#### What you need to do:
The answer should consist of every line in the material below that has the word "orange".

#### Exercise inputs:
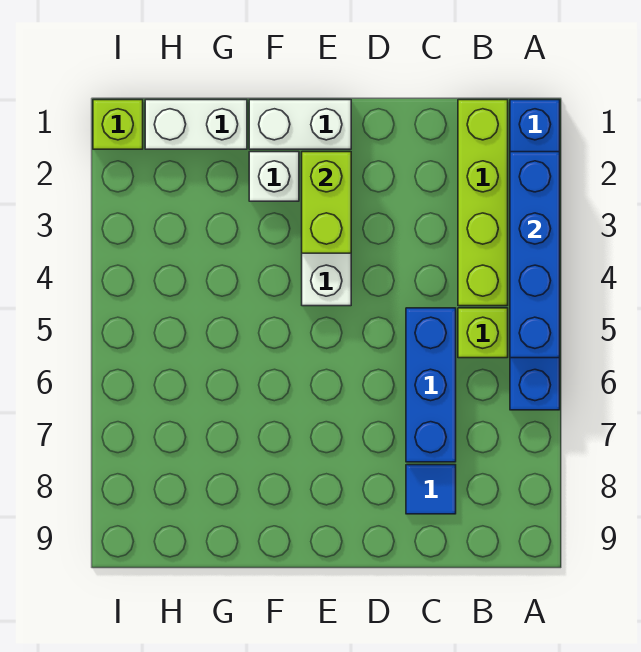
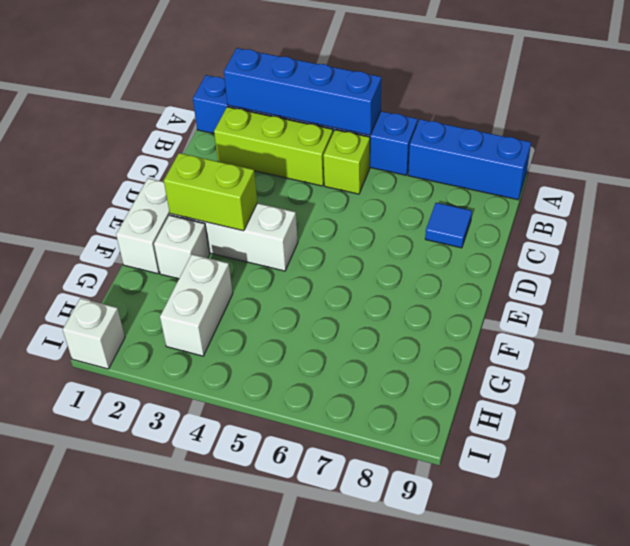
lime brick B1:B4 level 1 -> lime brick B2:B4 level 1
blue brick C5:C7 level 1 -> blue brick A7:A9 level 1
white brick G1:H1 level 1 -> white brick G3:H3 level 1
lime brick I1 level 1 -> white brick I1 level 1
...
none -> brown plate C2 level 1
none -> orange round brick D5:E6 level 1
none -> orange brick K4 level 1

#### Response:
none -> orange round brick D5:E6 level 1
none -> orange brick K4 level 1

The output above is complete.